======== THE INPUT ========
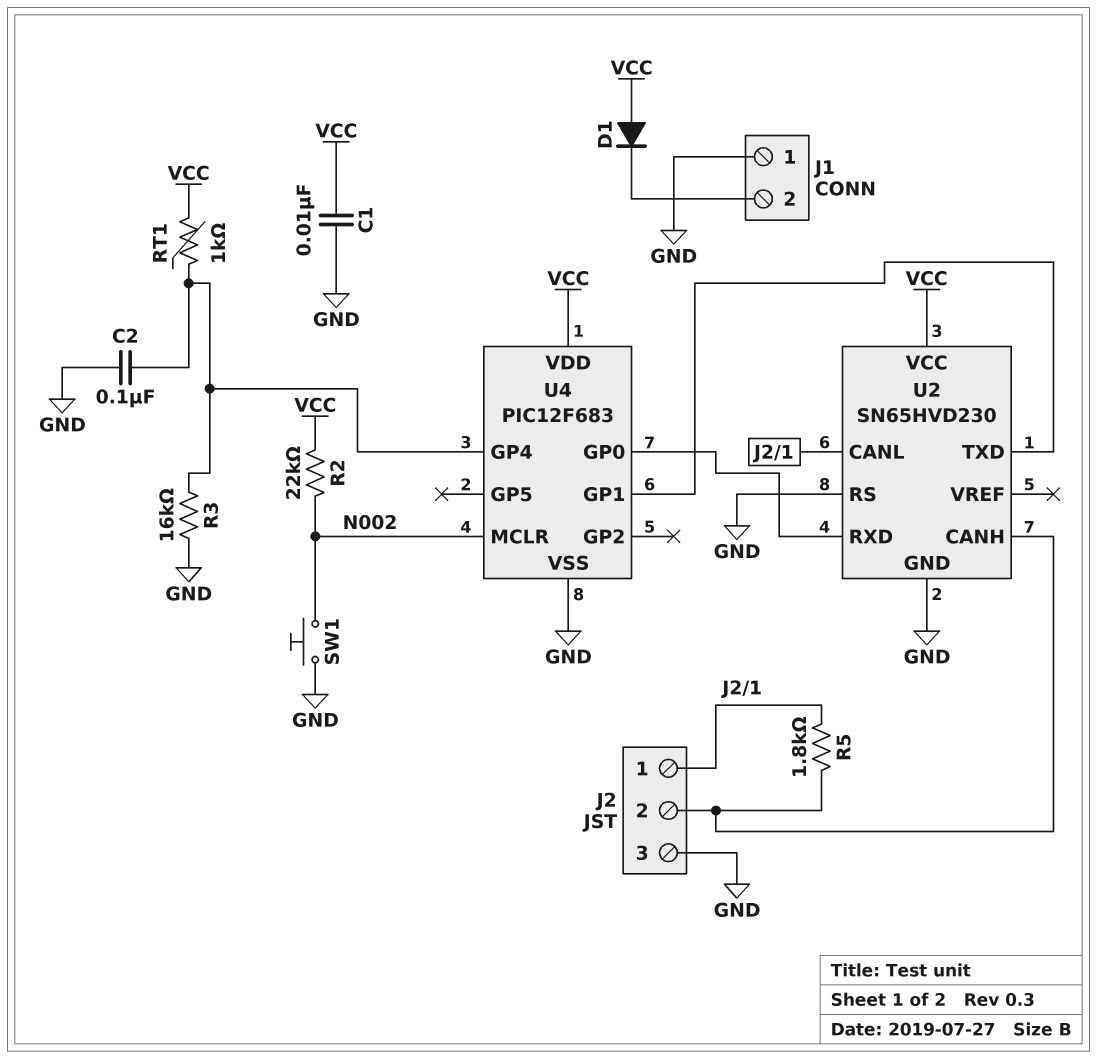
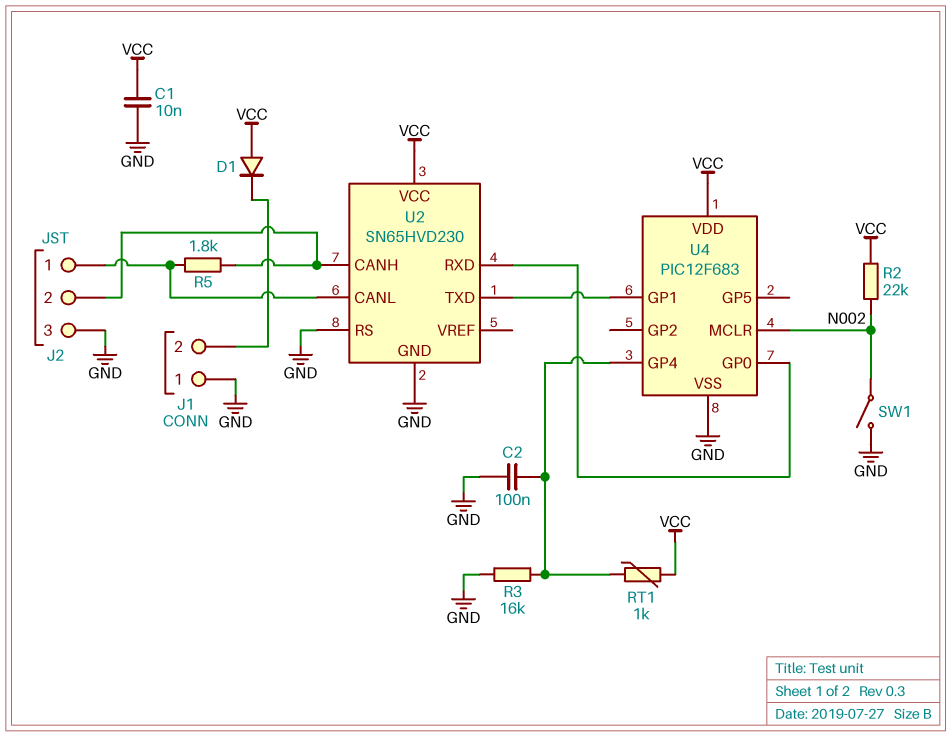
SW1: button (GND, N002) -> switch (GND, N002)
========
======== THE INPUT ========
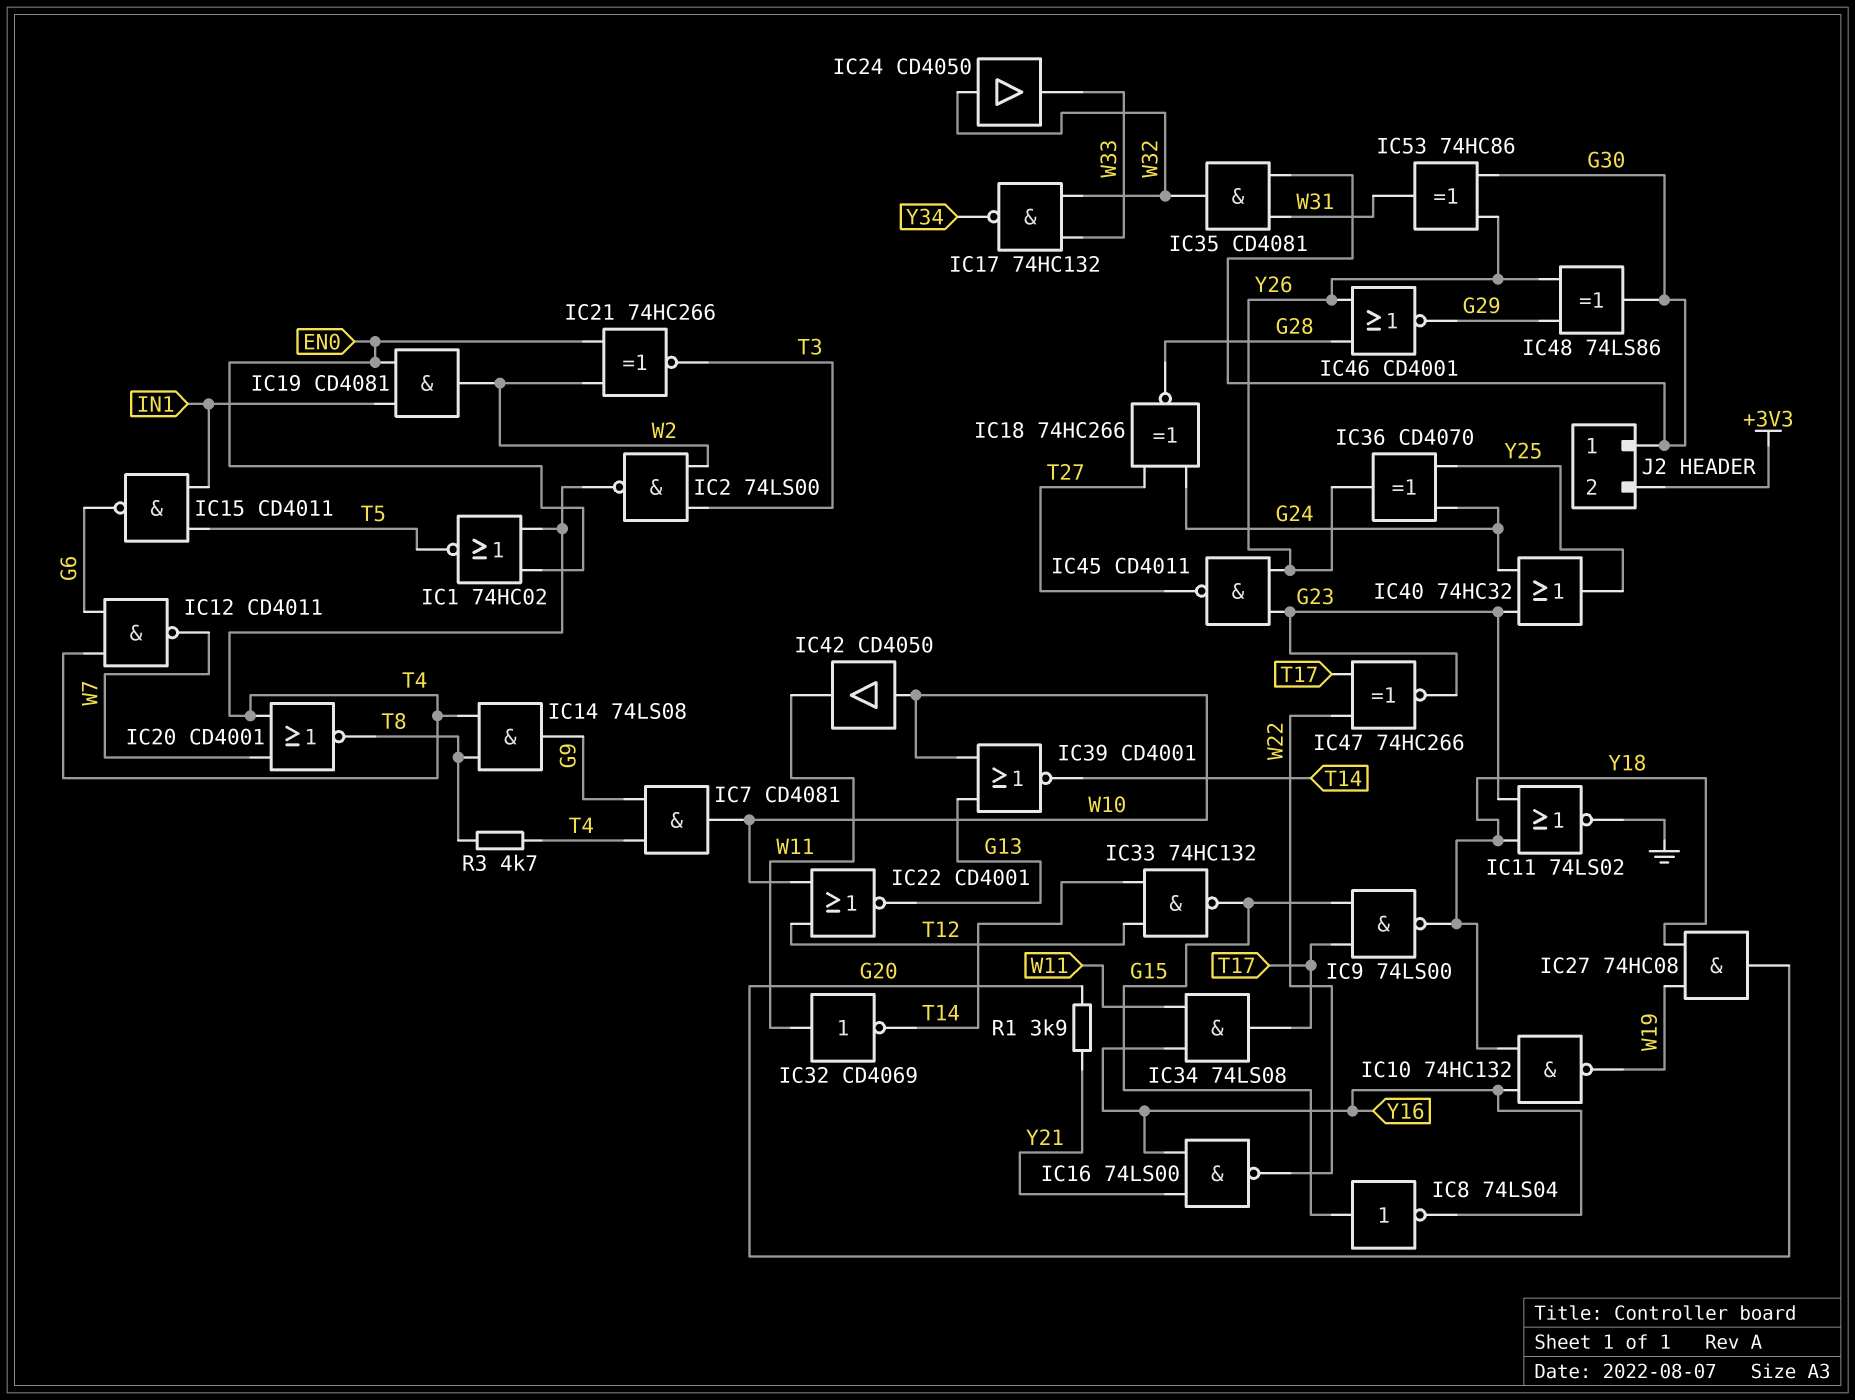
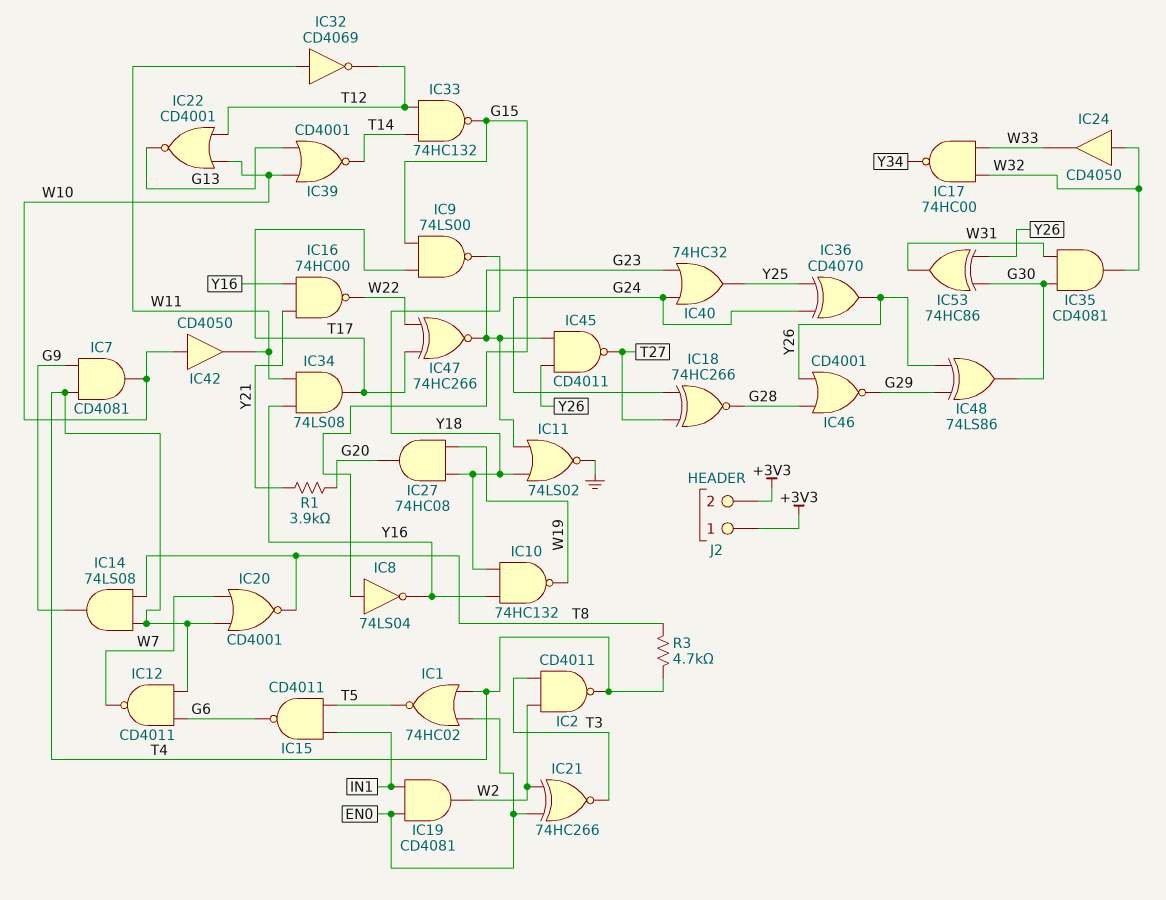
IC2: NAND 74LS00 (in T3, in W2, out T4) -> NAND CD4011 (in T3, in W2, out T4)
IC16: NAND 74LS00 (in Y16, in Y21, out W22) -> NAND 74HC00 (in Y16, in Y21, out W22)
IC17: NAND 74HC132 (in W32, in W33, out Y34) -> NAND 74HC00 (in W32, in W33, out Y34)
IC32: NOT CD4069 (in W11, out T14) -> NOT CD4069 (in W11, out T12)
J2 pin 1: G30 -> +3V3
========
Among the entries above, the lines between the ones containing "IC2: NAND 74LS00" and "J2 pin 1: G30 -> +3V3", inclusive, are to be transcribed exactly. No other line is to be given.

IC2: NAND 74LS00 (in T3, in W2, out T4) -> NAND CD4011 (in T3, in W2, out T4)
IC16: NAND 74LS00 (in Y16, in Y21, out W22) -> NAND 74HC00 (in Y16, in Y21, out W22)
IC17: NAND 74HC132 (in W32, in W33, out Y34) -> NAND 74HC00 (in W32, in W33, out Y34)
IC32: NOT CD4069 (in W11, out T14) -> NOT CD4069 (in W11, out T12)
J2 pin 1: G30 -> +3V3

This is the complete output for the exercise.